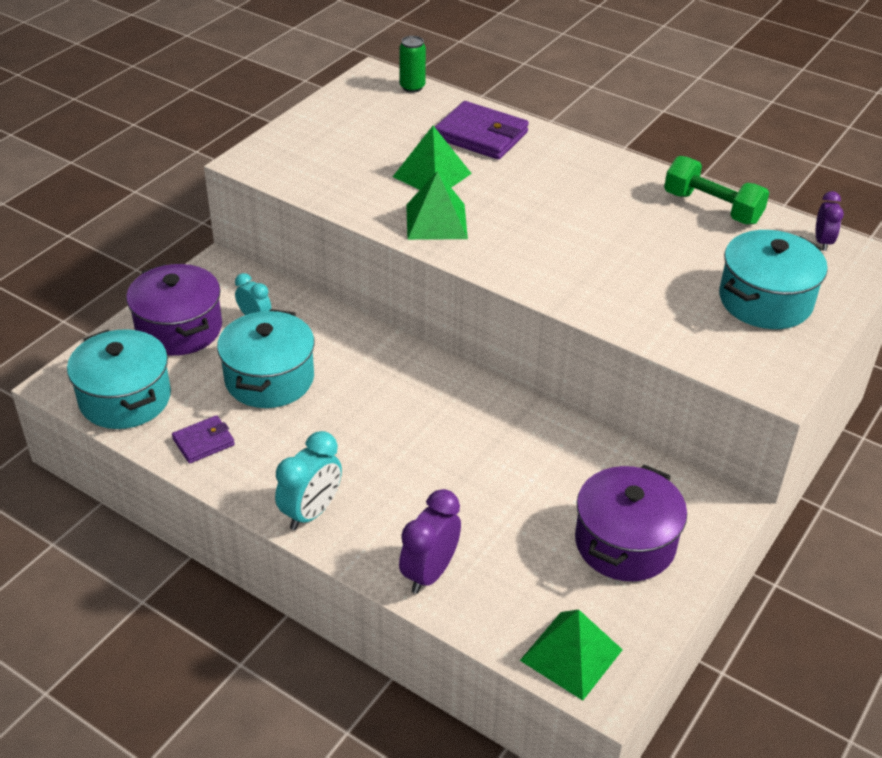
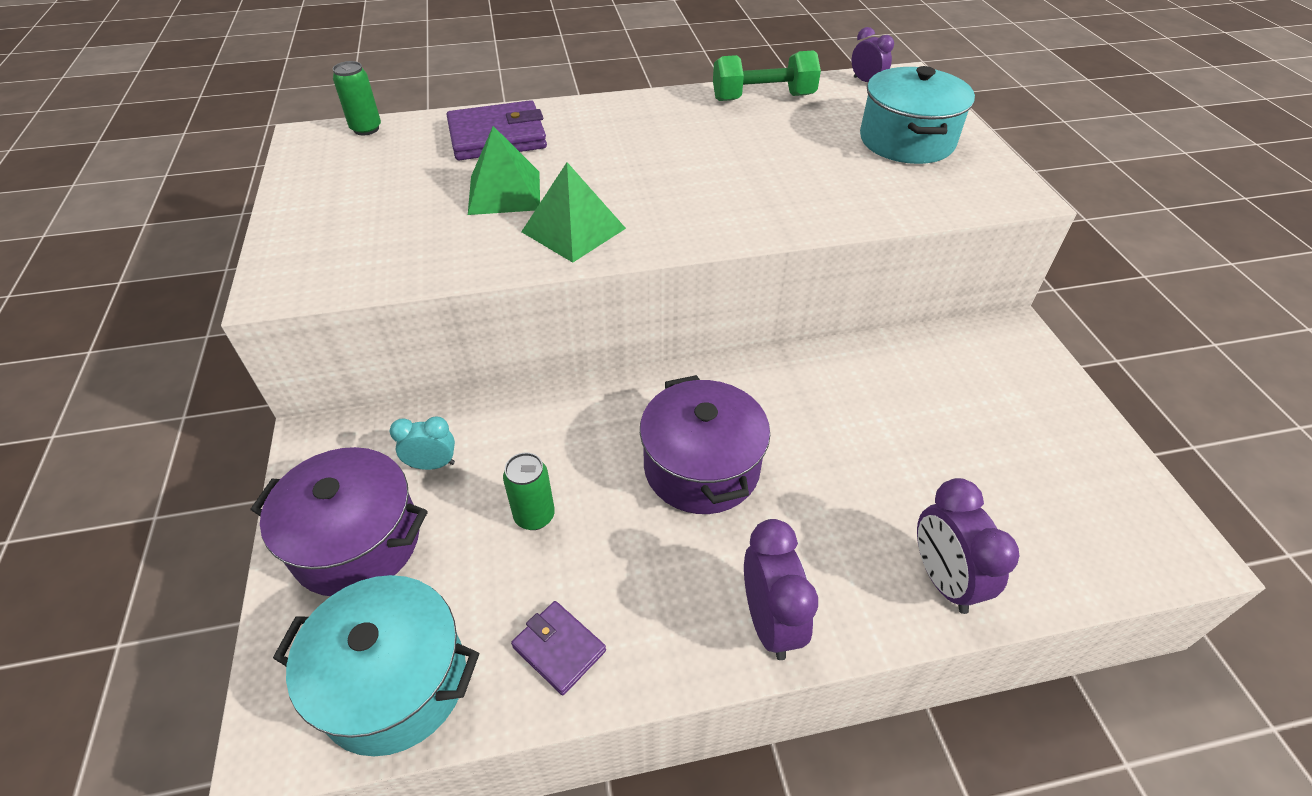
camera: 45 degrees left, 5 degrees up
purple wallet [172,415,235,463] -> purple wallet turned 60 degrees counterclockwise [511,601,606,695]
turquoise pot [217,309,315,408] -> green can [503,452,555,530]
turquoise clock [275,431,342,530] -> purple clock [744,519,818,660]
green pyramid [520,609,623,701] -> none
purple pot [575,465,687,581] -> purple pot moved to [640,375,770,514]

■ ■ ■ ■

> **DESCRIPTION OF THE TASK**
The full set of entries should be transcribed exactly, pictures left aside.

> **EXPECTED ANSWER**
camera: 45 degrees left, 5 degrees up
purple wallet [172,415,235,463] -> purple wallet turned 60 degrees counterclockwise [511,601,606,695]
turquoise pot [217,309,315,408] -> green can [503,452,555,530]
turquoise clock [275,431,342,530] -> purple clock [744,519,818,660]
green pyramid [520,609,623,701] -> none
purple pot [575,465,687,581] -> purple pot moved to [640,375,770,514]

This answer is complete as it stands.